Segment Start: TASK DATA
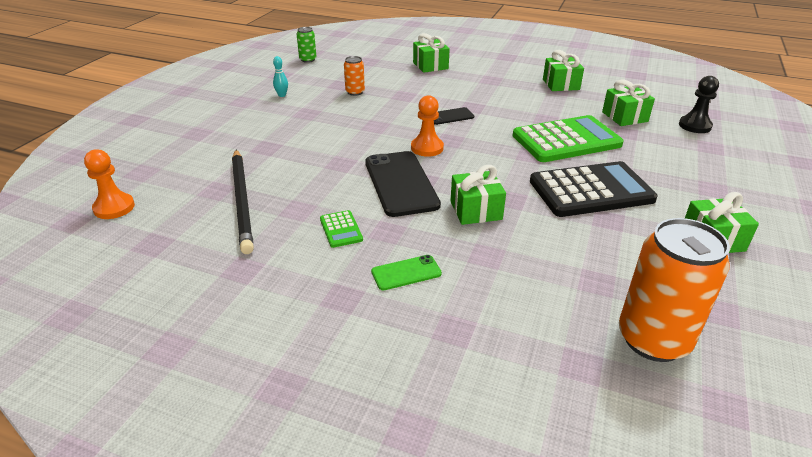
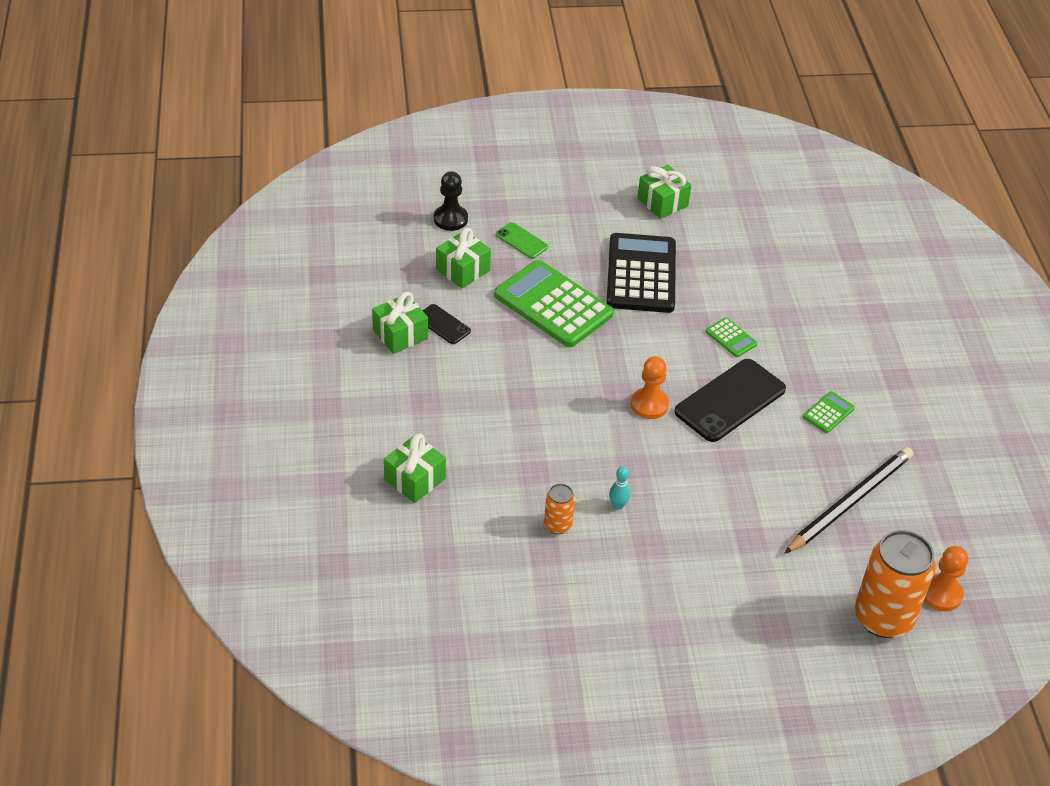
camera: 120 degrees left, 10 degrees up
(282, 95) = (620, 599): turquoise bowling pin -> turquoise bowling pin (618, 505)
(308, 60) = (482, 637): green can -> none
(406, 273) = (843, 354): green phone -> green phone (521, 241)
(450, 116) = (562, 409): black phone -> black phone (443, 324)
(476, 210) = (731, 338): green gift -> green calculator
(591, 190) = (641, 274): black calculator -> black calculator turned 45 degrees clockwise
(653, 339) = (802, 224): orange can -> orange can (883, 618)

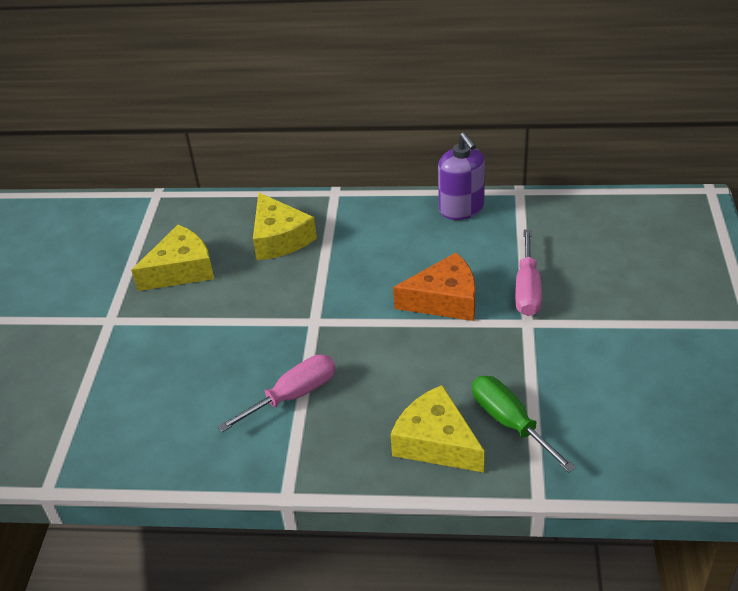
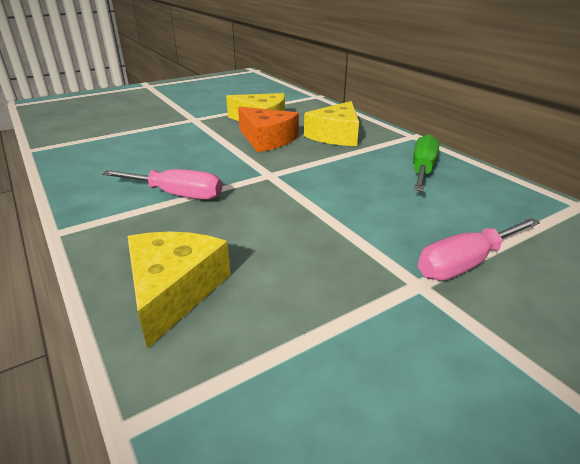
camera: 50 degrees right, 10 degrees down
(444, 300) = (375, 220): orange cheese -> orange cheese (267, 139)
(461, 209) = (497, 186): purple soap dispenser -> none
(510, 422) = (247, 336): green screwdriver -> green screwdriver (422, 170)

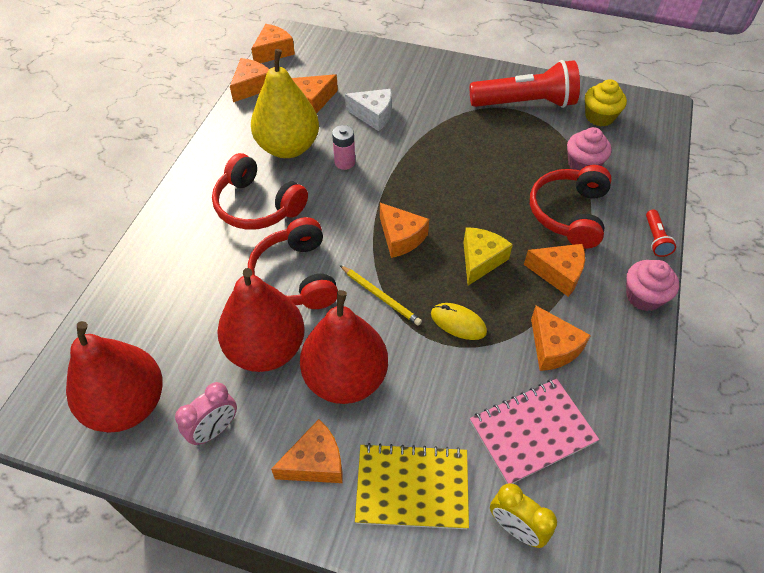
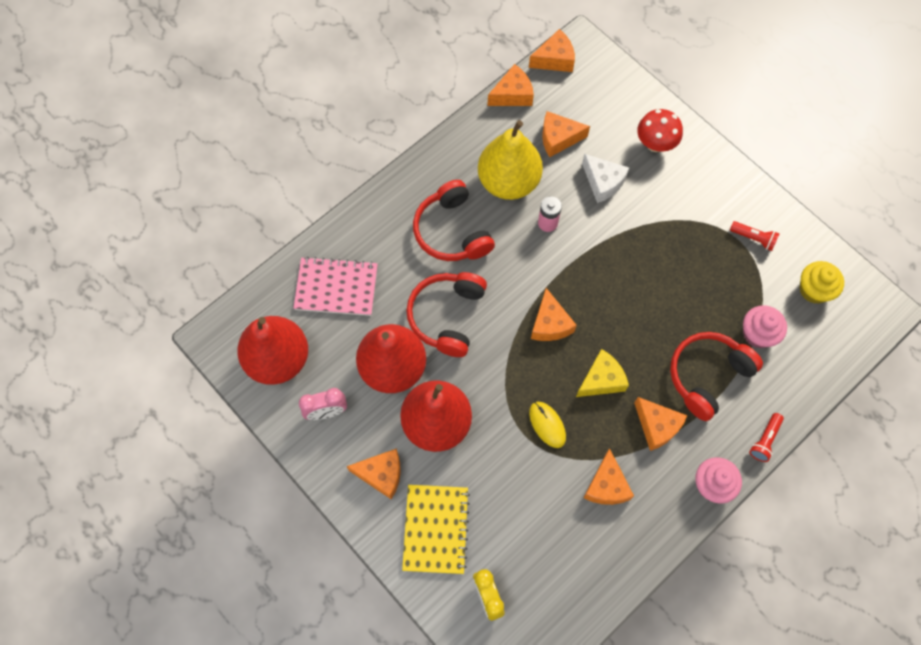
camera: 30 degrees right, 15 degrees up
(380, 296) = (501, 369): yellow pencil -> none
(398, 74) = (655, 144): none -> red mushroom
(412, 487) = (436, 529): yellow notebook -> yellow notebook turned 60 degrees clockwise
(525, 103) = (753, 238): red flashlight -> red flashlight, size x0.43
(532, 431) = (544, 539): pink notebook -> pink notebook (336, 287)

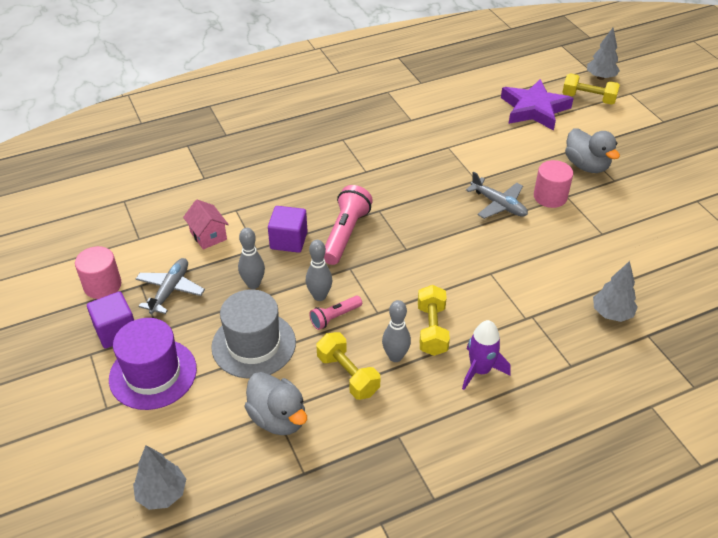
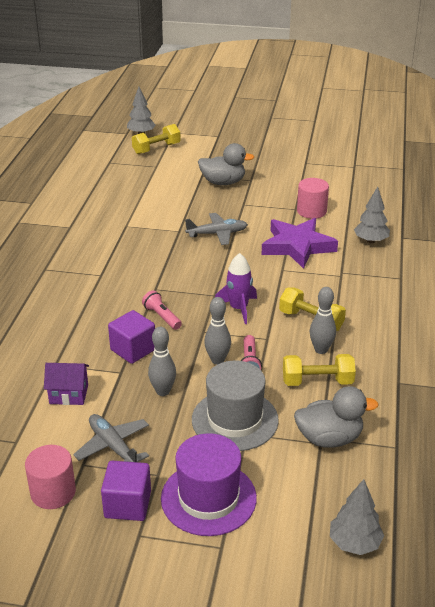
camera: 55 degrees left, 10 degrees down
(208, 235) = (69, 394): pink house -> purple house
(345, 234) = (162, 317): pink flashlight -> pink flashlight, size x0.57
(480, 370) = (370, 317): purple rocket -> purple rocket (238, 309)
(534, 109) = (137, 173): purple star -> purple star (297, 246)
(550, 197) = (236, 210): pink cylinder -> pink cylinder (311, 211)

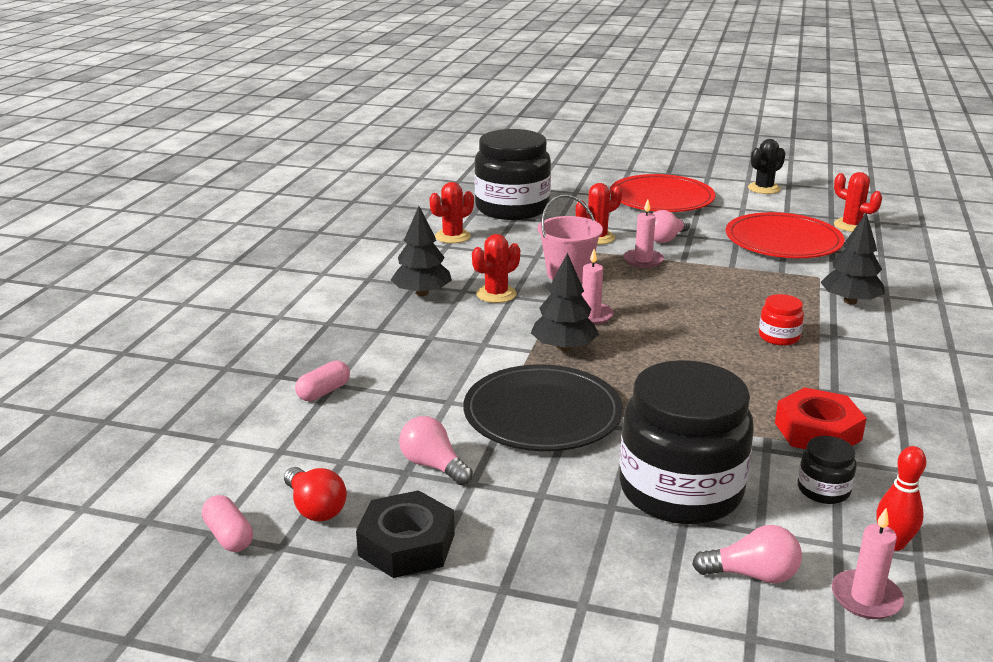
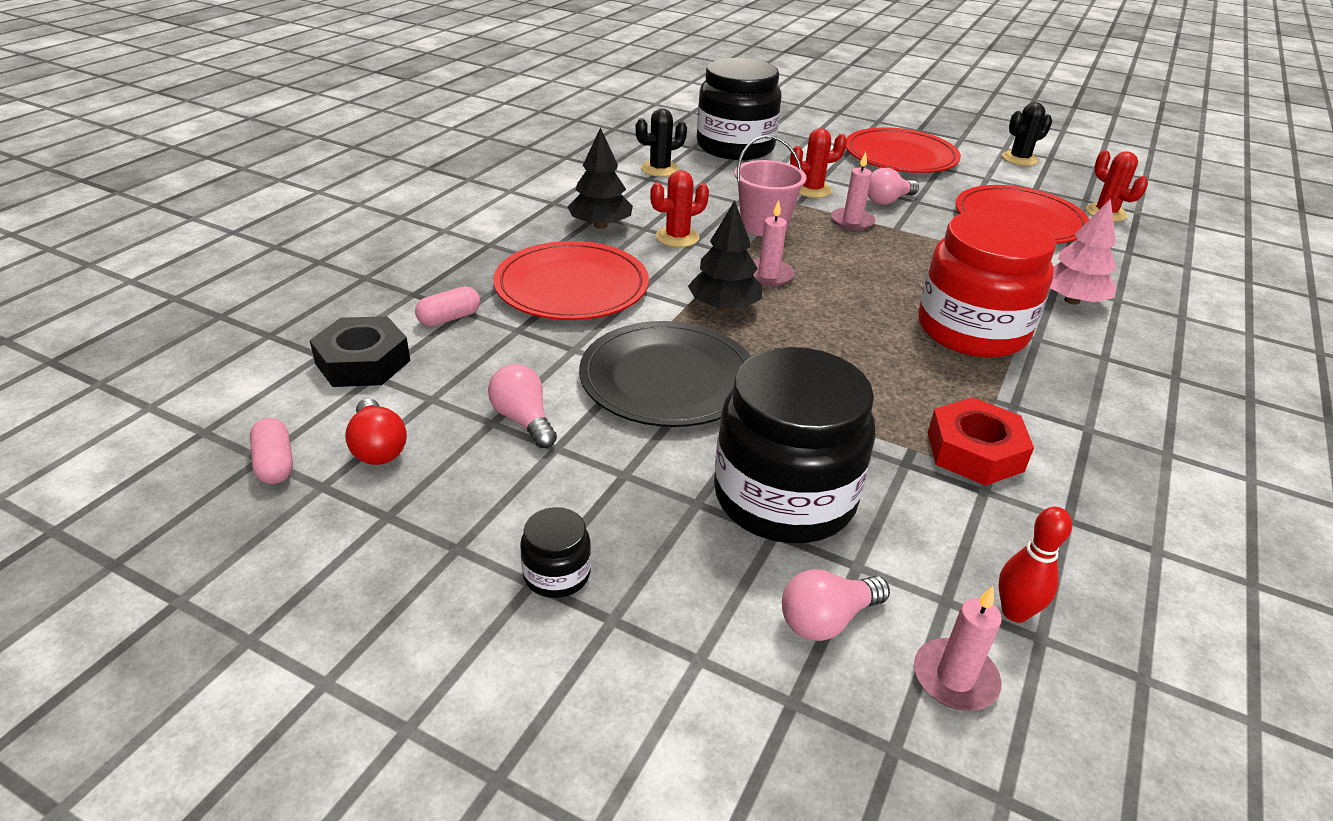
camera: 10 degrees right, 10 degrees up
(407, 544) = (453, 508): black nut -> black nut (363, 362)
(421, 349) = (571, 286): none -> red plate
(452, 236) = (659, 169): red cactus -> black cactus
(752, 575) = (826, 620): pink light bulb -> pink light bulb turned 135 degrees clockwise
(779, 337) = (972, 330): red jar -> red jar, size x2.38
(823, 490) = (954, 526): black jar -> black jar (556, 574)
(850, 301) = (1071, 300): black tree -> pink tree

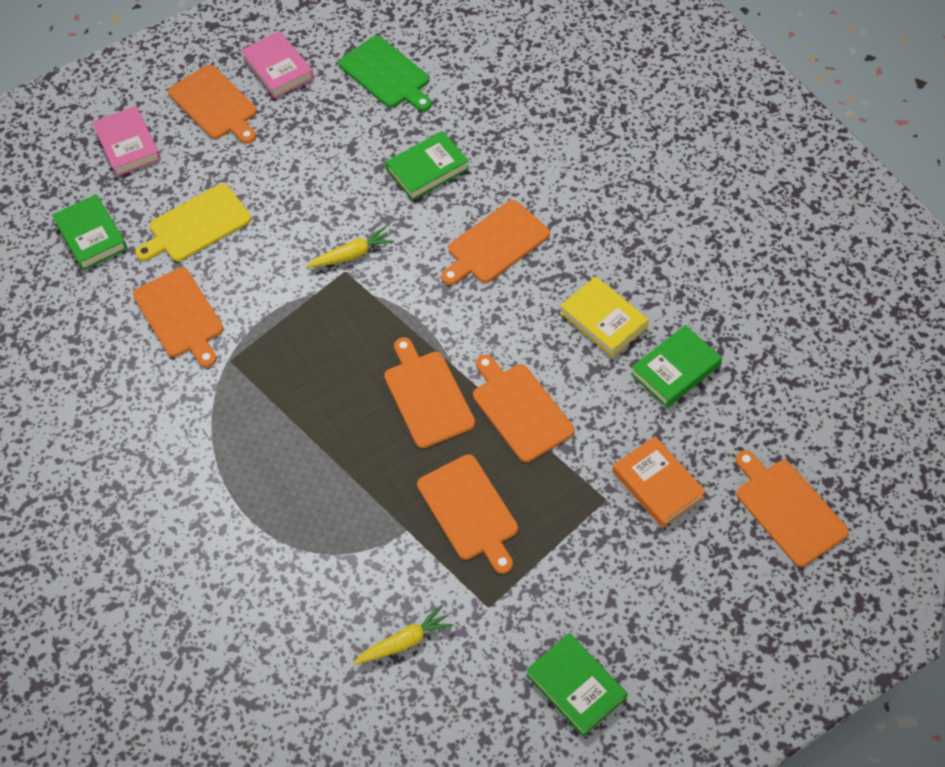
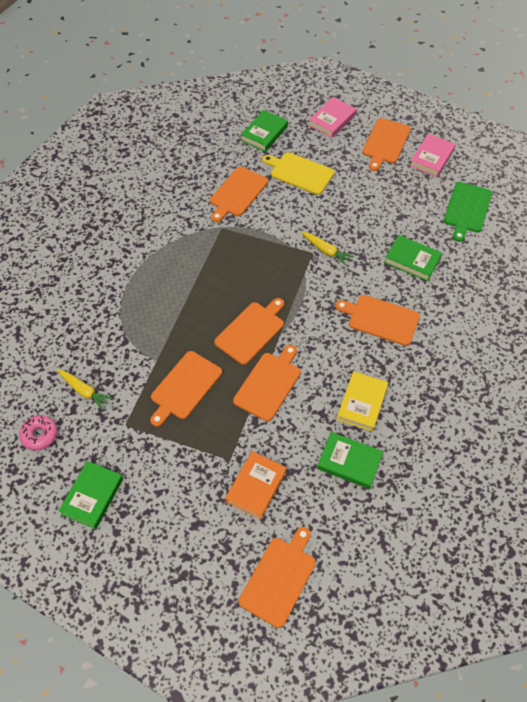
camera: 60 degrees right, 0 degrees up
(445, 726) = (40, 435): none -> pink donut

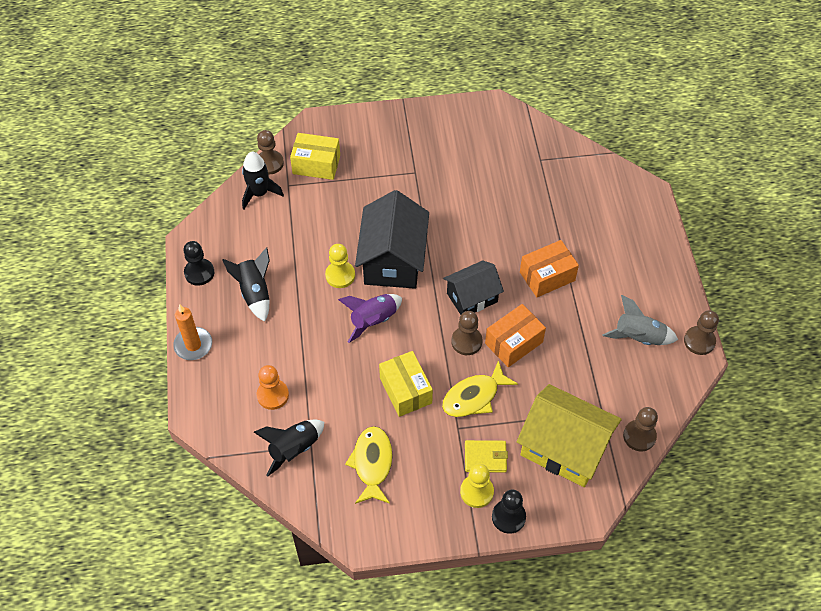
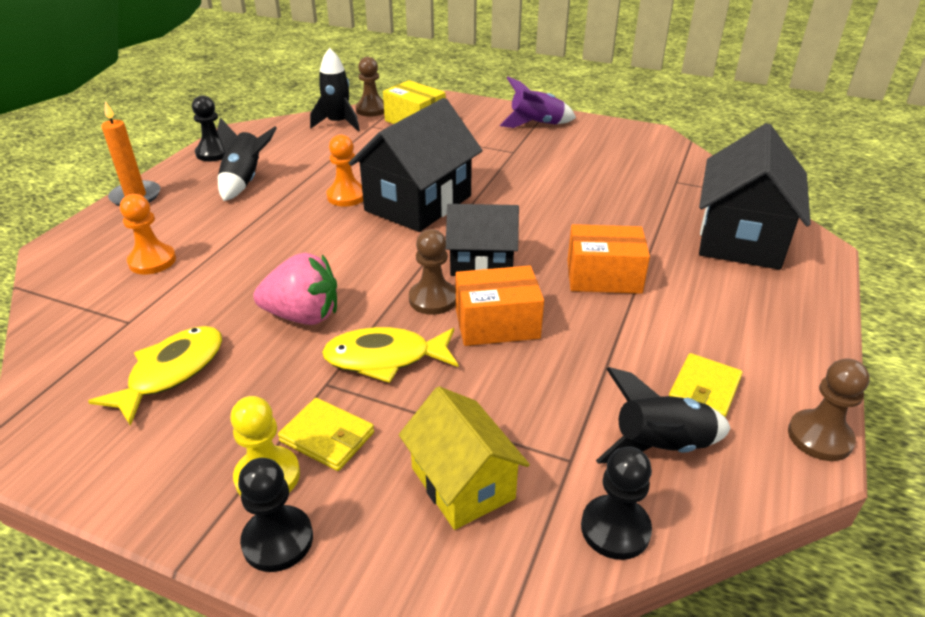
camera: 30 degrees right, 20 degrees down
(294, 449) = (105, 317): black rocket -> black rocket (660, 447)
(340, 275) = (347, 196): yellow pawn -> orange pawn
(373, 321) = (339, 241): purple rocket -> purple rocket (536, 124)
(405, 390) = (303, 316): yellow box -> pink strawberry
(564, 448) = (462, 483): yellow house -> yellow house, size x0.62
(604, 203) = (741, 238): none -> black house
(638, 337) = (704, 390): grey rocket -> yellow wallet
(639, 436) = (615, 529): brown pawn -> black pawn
Segment End: TASK DATA
Repeat exactly the lines above, starting with the line that contains "camera: 30 degrees right, 20 degrees down" and ending with the last line, both included, and nothing else.

**TASK ANSWER:**
camera: 30 degrees right, 20 degrees down
(294, 449) = (105, 317): black rocket -> black rocket (660, 447)
(340, 275) = (347, 196): yellow pawn -> orange pawn
(373, 321) = (339, 241): purple rocket -> purple rocket (536, 124)
(405, 390) = (303, 316): yellow box -> pink strawberry
(564, 448) = (462, 483): yellow house -> yellow house, size x0.62
(604, 203) = (741, 238): none -> black house
(638, 337) = (704, 390): grey rocket -> yellow wallet
(639, 436) = (615, 529): brown pawn -> black pawn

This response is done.